Provided records:
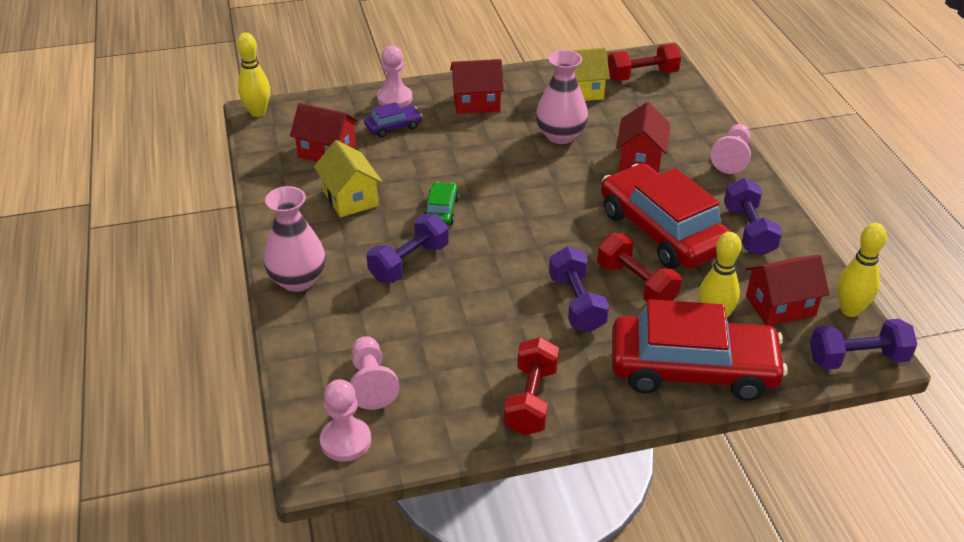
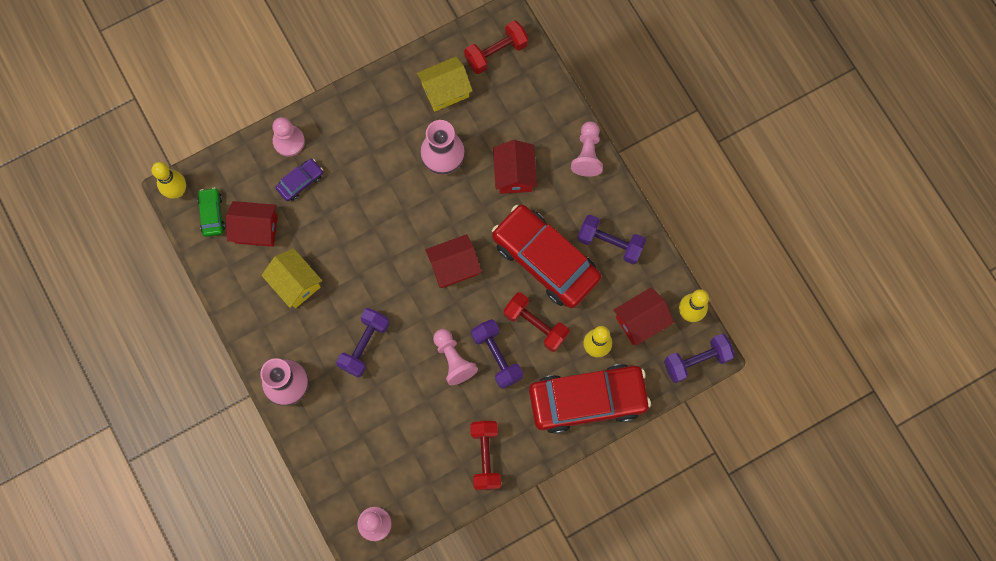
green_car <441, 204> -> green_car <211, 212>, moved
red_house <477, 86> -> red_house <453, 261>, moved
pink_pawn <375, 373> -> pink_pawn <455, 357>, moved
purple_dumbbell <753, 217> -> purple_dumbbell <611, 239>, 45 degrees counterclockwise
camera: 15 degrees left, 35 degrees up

Try it: Scan the data above and report each line in which "moved" is present.

Solution below:
green_car <441, 204> -> green_car <211, 212>, moved
red_house <477, 86> -> red_house <453, 261>, moved
pink_pawn <375, 373> -> pink_pawn <455, 357>, moved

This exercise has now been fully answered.